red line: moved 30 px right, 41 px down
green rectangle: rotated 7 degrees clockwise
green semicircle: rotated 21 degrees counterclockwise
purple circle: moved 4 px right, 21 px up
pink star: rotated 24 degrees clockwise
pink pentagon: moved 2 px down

▬▬▬▬▬▬

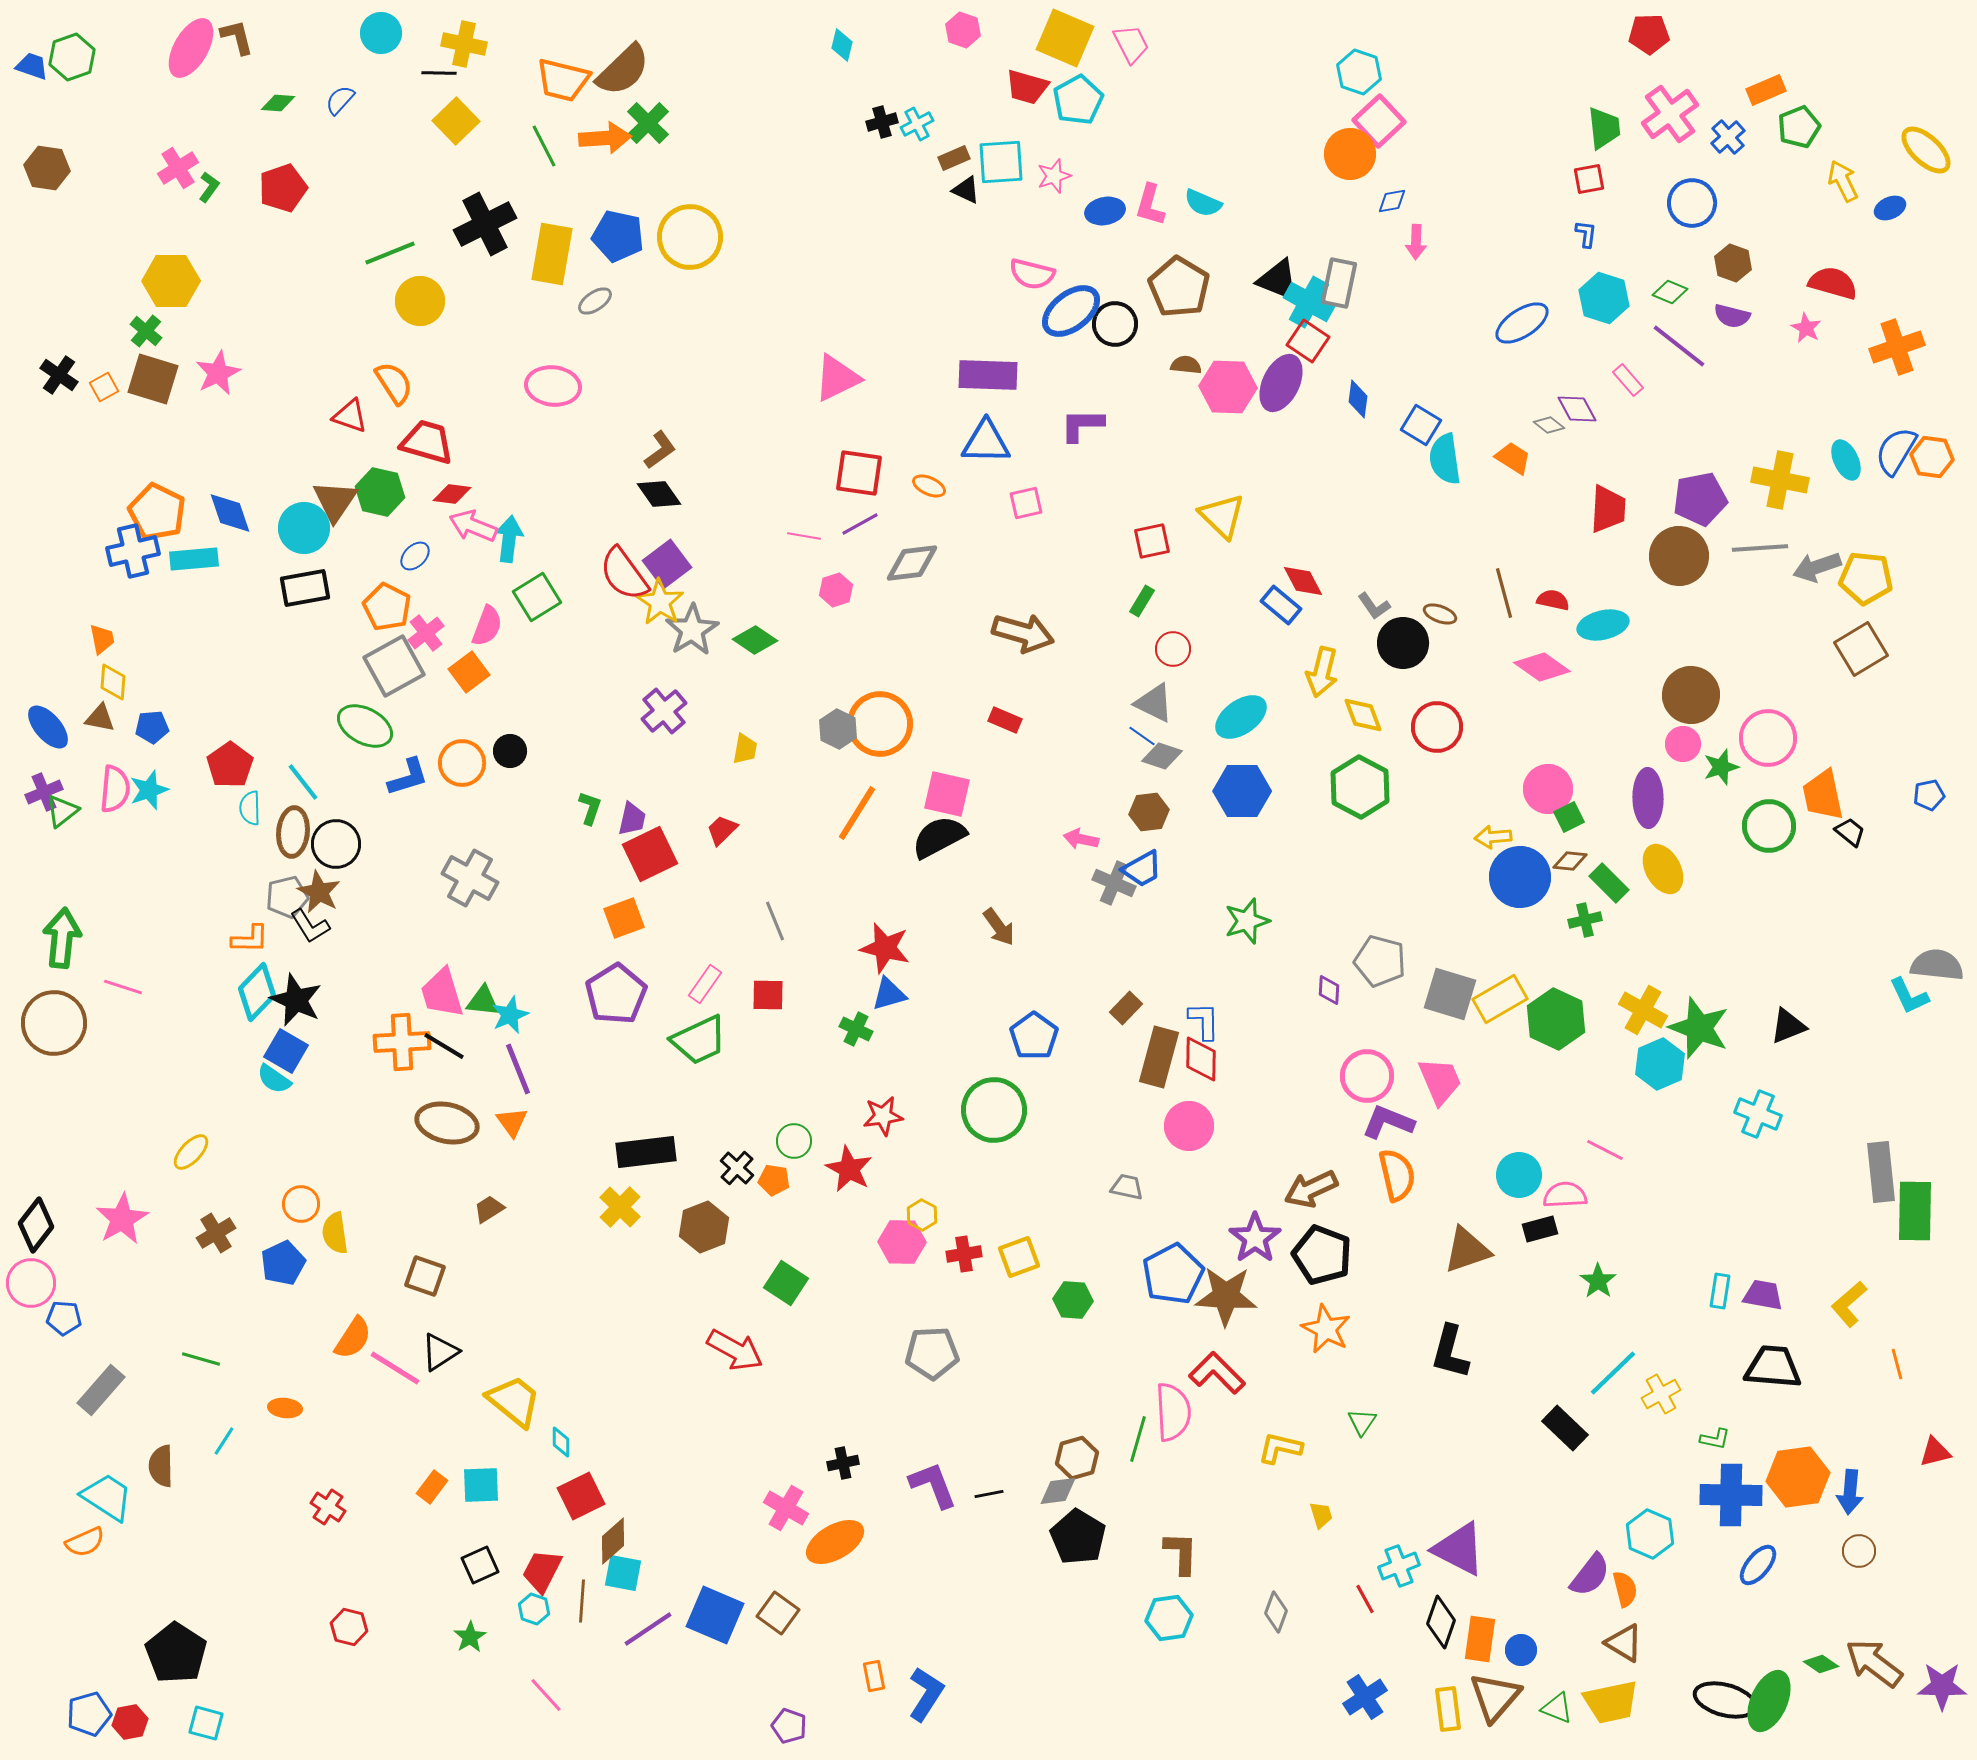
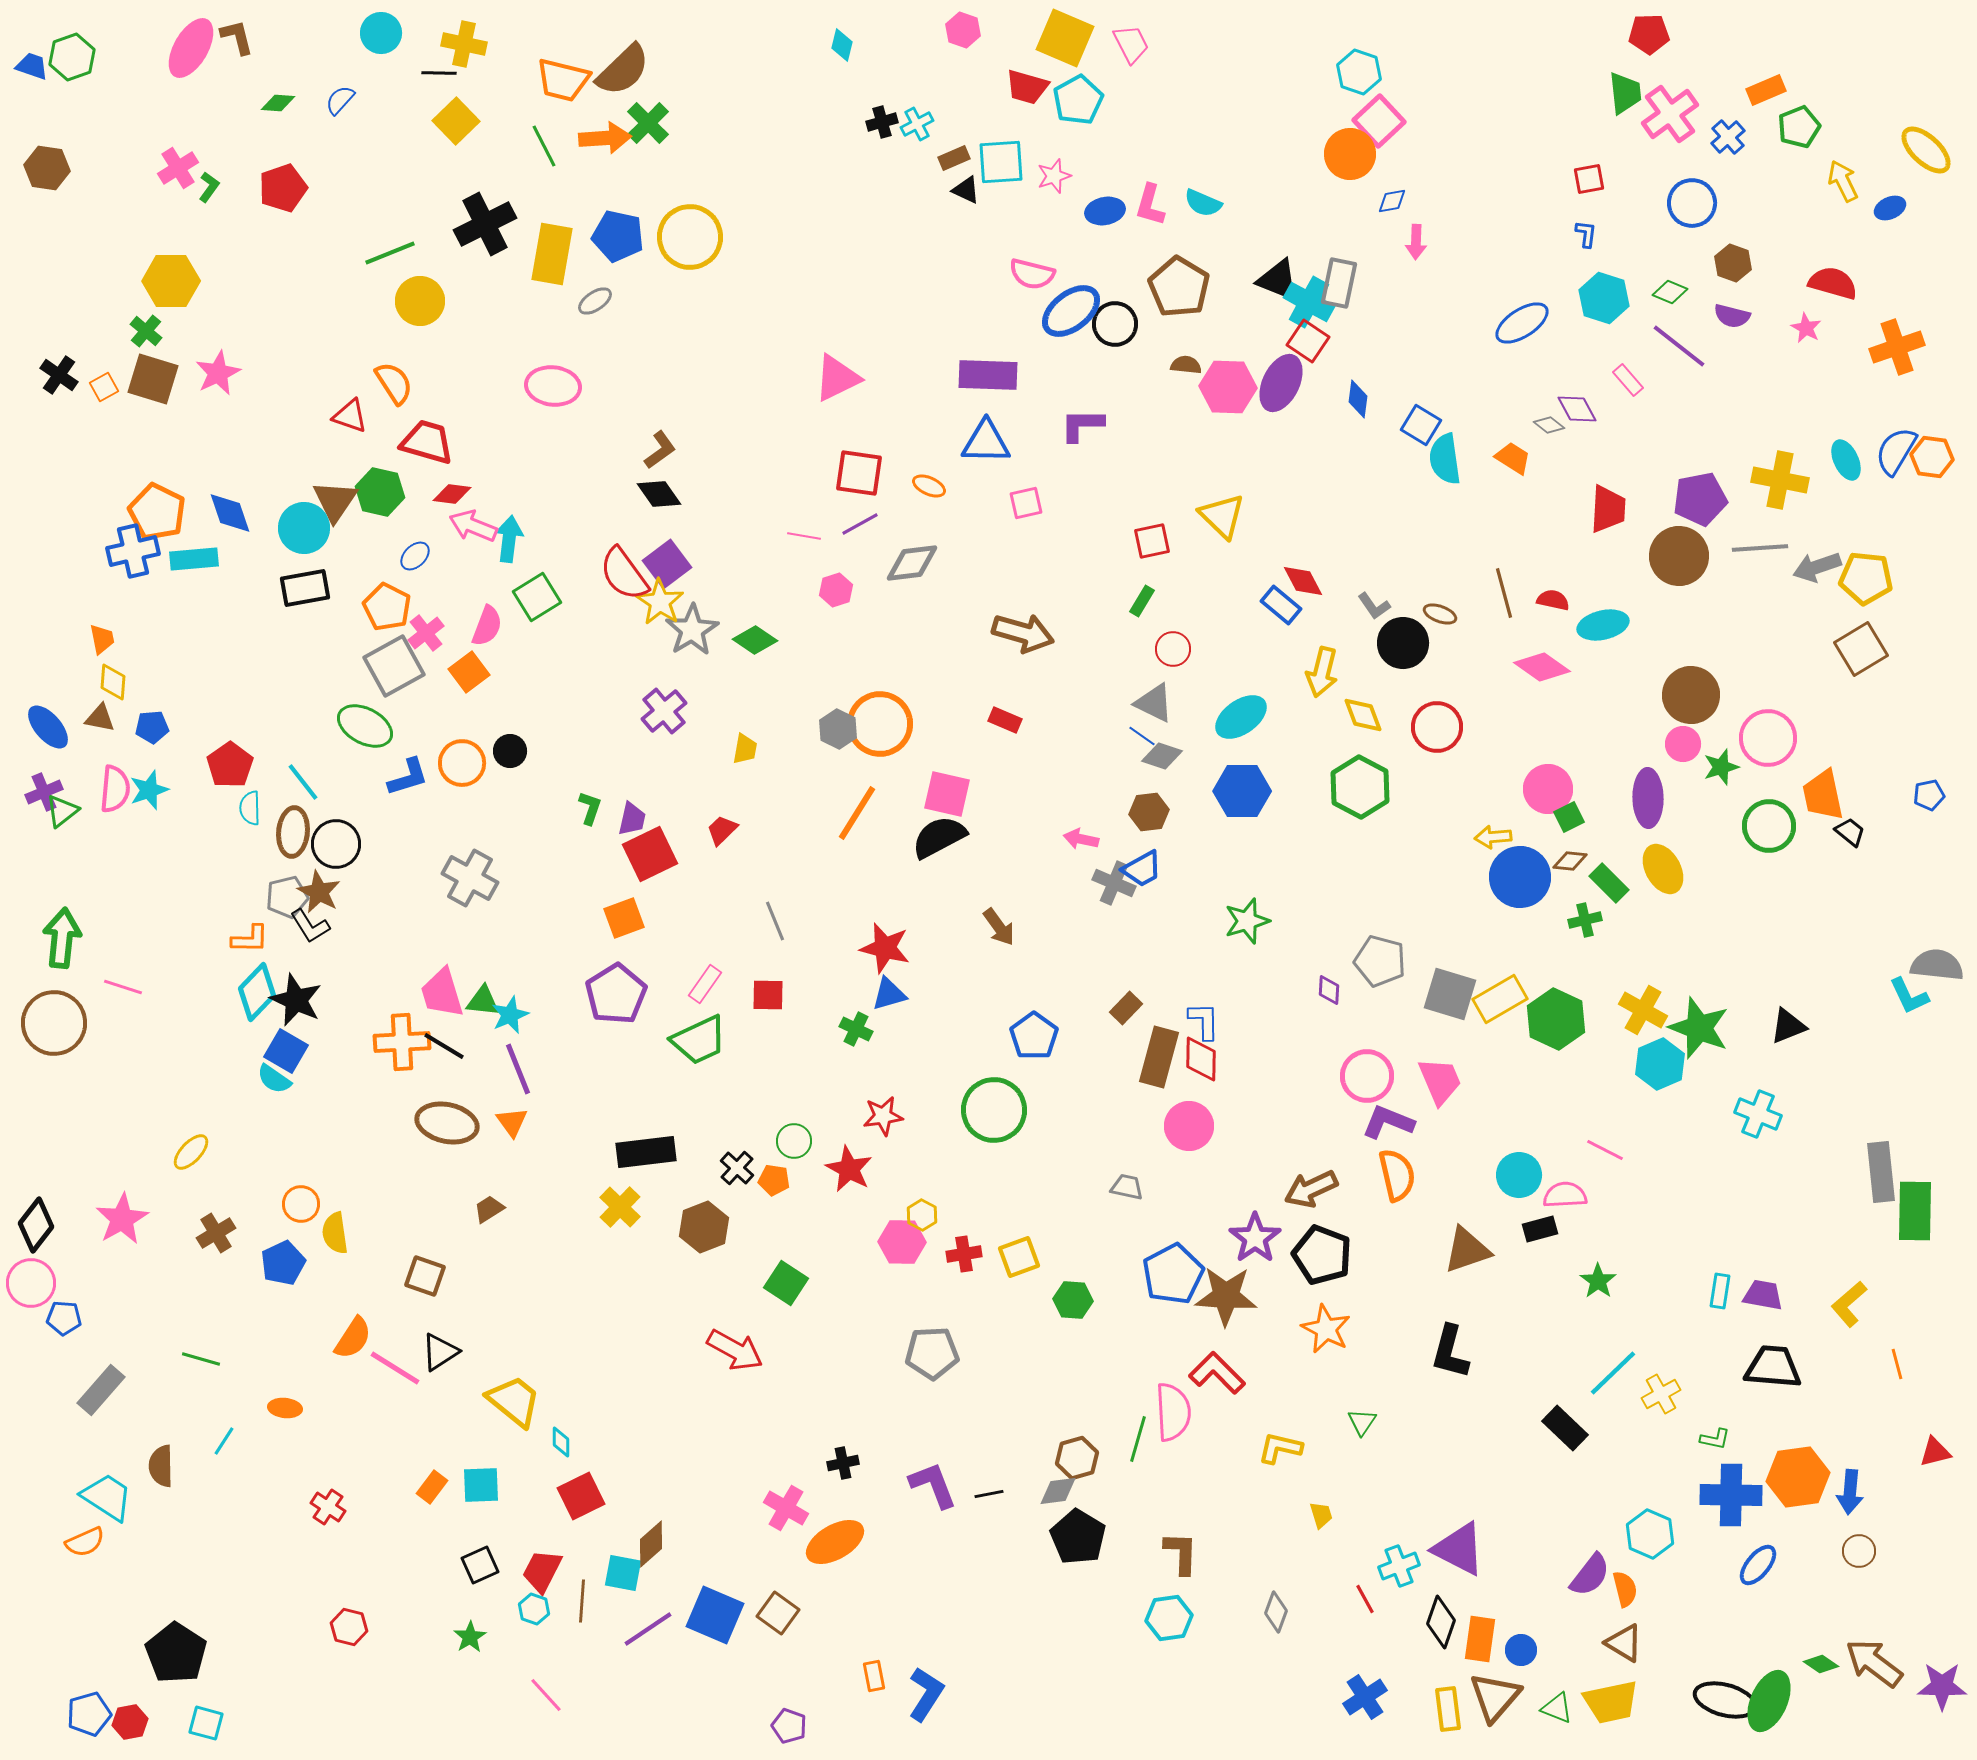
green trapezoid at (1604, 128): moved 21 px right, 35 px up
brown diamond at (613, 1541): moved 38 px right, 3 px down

▬▬▬▬▬▬

All lines of the entries above where "green" turns up should be reported.

Solution for this task
green rectangle: rotated 7 degrees clockwise
green semicircle: rotated 21 degrees counterclockwise
green trapezoid at (1604, 128): moved 21 px right, 35 px up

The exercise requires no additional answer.